### What to produce
Print out the records below with nothing altered.

· · · · · · ·

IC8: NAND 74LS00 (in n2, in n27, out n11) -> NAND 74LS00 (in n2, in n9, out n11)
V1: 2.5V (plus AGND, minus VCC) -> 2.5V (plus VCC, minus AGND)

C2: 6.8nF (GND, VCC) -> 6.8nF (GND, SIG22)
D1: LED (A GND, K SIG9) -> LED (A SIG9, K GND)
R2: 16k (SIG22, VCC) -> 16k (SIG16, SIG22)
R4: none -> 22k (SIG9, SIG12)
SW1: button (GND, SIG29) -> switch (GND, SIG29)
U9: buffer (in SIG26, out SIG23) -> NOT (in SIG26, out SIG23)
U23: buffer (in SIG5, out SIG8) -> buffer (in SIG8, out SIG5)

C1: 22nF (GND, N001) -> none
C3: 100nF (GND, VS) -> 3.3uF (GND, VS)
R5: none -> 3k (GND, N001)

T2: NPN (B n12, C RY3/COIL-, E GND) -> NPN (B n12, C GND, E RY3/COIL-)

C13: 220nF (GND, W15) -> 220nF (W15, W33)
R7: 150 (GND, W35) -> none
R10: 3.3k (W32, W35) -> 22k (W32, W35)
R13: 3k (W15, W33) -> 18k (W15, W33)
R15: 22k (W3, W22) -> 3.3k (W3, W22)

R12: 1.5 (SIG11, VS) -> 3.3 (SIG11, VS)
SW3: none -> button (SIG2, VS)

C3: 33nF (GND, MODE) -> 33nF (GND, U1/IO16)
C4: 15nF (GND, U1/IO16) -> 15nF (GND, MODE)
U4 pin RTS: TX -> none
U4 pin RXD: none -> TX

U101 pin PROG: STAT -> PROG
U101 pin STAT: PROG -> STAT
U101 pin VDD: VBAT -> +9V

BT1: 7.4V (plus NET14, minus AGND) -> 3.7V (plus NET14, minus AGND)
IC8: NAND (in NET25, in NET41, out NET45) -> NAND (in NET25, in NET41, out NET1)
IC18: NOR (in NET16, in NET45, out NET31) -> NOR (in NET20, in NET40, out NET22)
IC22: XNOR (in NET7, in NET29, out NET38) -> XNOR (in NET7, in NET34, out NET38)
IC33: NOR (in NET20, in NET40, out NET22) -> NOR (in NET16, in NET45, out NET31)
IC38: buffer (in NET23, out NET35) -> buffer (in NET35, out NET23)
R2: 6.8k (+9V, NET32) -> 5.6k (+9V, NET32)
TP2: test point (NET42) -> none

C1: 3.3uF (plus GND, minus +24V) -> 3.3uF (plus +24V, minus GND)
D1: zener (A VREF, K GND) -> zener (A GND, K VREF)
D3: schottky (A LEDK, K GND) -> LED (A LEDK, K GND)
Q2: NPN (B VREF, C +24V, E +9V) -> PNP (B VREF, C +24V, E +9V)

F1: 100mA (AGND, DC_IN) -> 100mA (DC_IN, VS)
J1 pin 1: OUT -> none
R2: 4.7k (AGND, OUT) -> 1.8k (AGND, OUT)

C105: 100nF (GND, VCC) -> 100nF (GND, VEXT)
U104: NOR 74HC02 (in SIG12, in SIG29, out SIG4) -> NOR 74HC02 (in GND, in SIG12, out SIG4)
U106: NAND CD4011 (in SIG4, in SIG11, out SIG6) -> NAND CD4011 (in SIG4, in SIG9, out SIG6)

· · · · · · ·

### Your solution
IC8: NAND 74LS00 (in n2, in n27, out n11) -> NAND 74LS00 (in n2, in n9, out n11)
V1: 2.5V (plus AGND, minus VCC) -> 2.5V (plus VCC, minus AGND)

C2: 6.8nF (GND, VCC) -> 6.8nF (GND, SIG22)
D1: LED (A GND, K SIG9) -> LED (A SIG9, K GND)
R2: 16k (SIG22, VCC) -> 16k (SIG16, SIG22)
R4: none -> 22k (SIG9, SIG12)
SW1: button (GND, SIG29) -> switch (GND, SIG29)
U9: buffer (in SIG26, out SIG23) -> NOT (in SIG26, out SIG23)
U23: buffer (in SIG5, out SIG8) -> buffer (in SIG8, out SIG5)

C1: 22nF (GND, N001) -> none
C3: 100nF (GND, VS) -> 3.3uF (GND, VS)
R5: none -> 3k (GND, N001)

T2: NPN (B n12, C RY3/COIL-, E GND) -> NPN (B n12, C GND, E RY3/COIL-)

C13: 220nF (GND, W15) -> 220nF (W15, W33)
R7: 150 (GND, W35) -> none
R10: 3.3k (W32, W35) -> 22k (W32, W35)
R13: 3k (W15, W33) -> 18k (W15, W33)
R15: 22k (W3, W22) -> 3.3k (W3, W22)

R12: 1.5 (SIG11, VS) -> 3.3 (SIG11, VS)
SW3: none -> button (SIG2, VS)

C3: 33nF (GND, MODE) -> 33nF (GND, U1/IO16)
C4: 15nF (GND, U1/IO16) -> 15nF (GND, MODE)
U4 pin RTS: TX -> none
U4 pin RXD: none -> TX

U101 pin PROG: STAT -> PROG
U101 pin STAT: PROG -> STAT
U101 pin VDD: VBAT -> +9V

BT1: 7.4V (plus NET14, minus AGND) -> 3.7V (plus NET14, minus AGND)
IC8: NAND (in NET25, in NET41, out NET45) -> NAND (in NET25, in NET41, out NET1)
IC18: NOR (in NET16, in NET45, out NET31) -> NOR (in NET20, in NET40, out NET22)
IC22: XNOR (in NET7, in NET29, out NET38) -> XNOR (in NET7, in NET34, out NET38)
IC33: NOR (in NET20, in NET40, out NET22) -> NOR (in NET16, in NET45, out NET31)
IC38: buffer (in NET23, out NET35) -> buffer (in NET35, out NET23)
R2: 6.8k (+9V, NET32) -> 5.6k (+9V, NET32)
TP2: test point (NET42) -> none

C1: 3.3uF (plus GND, minus +24V) -> 3.3uF (plus +24V, minus GND)
D1: zener (A VREF, K GND) -> zener (A GND, K VREF)
D3: schottky (A LEDK, K GND) -> LED (A LEDK, K GND)
Q2: NPN (B VREF, C +24V, E +9V) -> PNP (B VREF, C +24V, E +9V)

F1: 100mA (AGND, DC_IN) -> 100mA (DC_IN, VS)
J1 pin 1: OUT -> none
R2: 4.7k (AGND, OUT) -> 1.8k (AGND, OUT)

C105: 100nF (GND, VCC) -> 100nF (GND, VEXT)
U104: NOR 74HC02 (in SIG12, in SIG29, out SIG4) -> NOR 74HC02 (in GND, in SIG12, out SIG4)
U106: NAND CD4011 (in SIG4, in SIG11, out SIG6) -> NAND CD4011 (in SIG4, in SIG9, out SIG6)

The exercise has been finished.